→ **Required task**
Copy the material word for word, beginning at the line that contains "LLB: 10:50 -> 10:49" and ending with the final line, with both of those lines included. Leave the pictures out of your copy.

→ **Records to process**
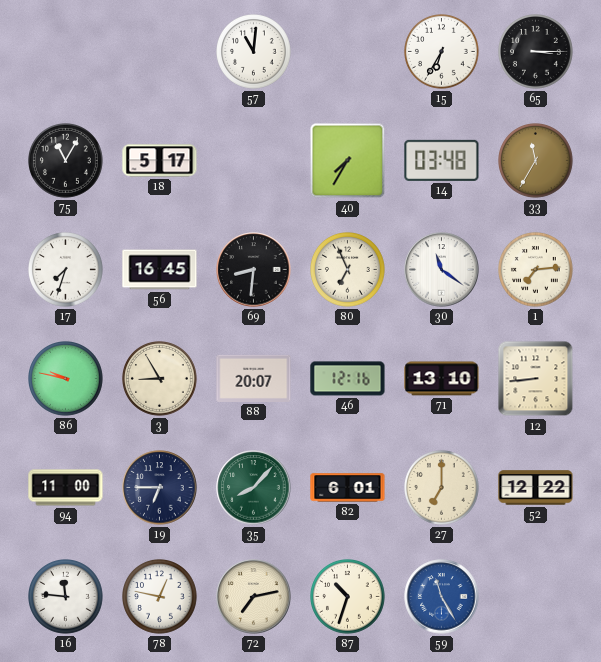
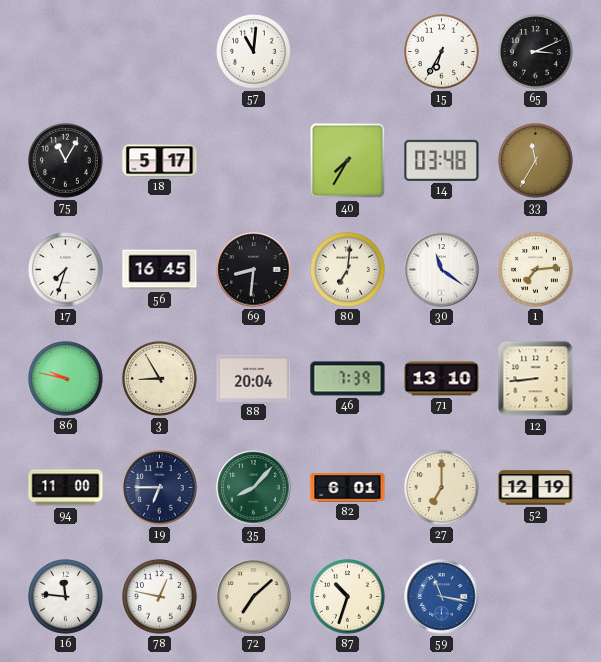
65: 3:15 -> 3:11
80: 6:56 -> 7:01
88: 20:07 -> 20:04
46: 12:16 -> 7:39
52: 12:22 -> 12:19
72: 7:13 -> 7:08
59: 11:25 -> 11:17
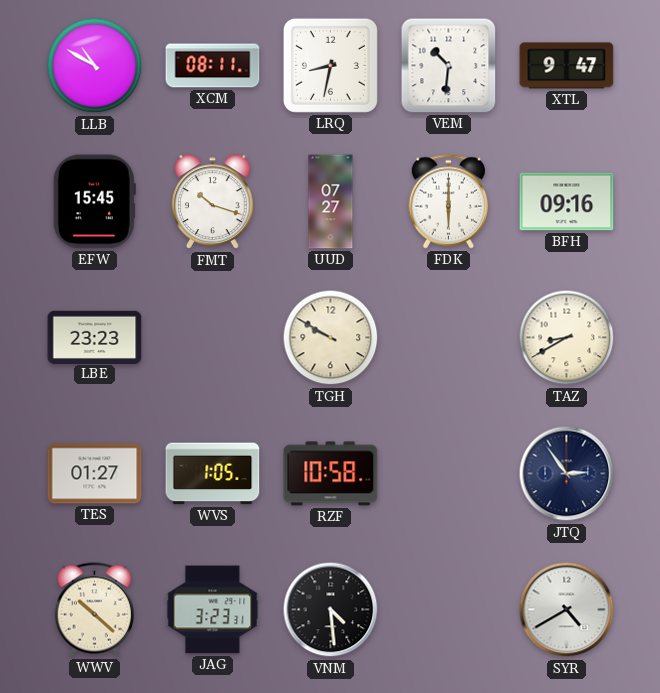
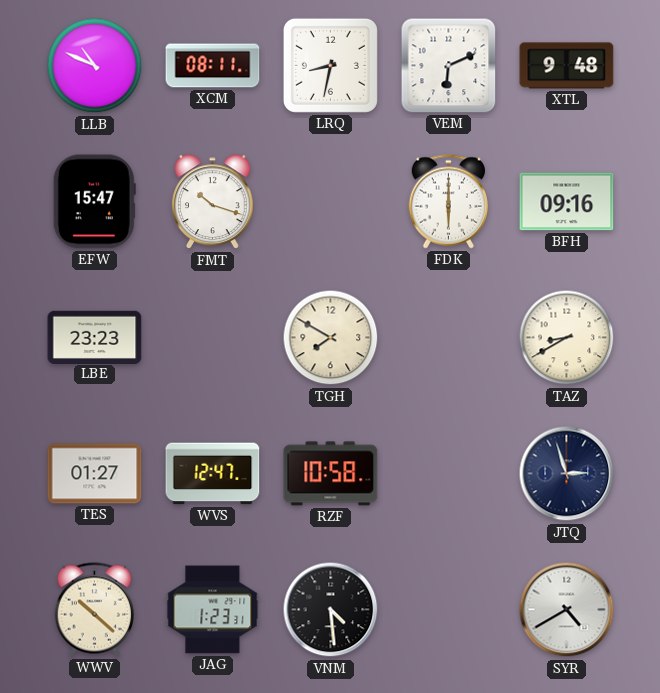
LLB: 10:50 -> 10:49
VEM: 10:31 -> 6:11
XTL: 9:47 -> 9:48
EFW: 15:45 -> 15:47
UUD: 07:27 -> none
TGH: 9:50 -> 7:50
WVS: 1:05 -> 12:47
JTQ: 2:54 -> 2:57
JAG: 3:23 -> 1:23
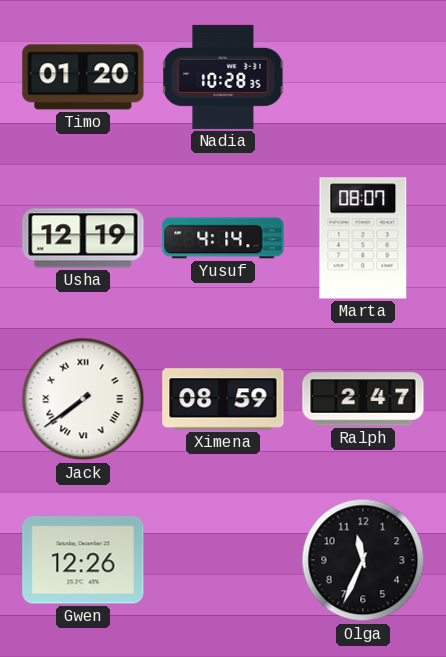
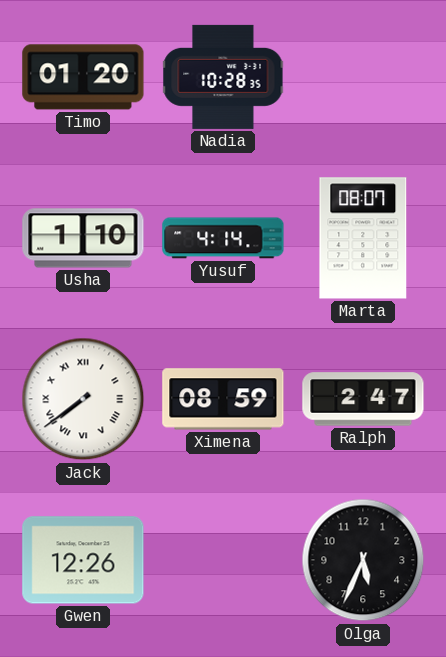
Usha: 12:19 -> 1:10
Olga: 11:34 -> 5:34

→ **Task result**
LLB: 10:50 -> 10:49
VEM: 10:31 -> 6:11
XTL: 9:47 -> 9:48
EFW: 15:45 -> 15:47
UUD: 07:27 -> none
TGH: 9:50 -> 7:50
WVS: 1:05 -> 12:47
JTQ: 2:54 -> 2:57
JAG: 3:23 -> 1:23
Usha: 12:19 -> 1:10
Olga: 11:34 -> 5:34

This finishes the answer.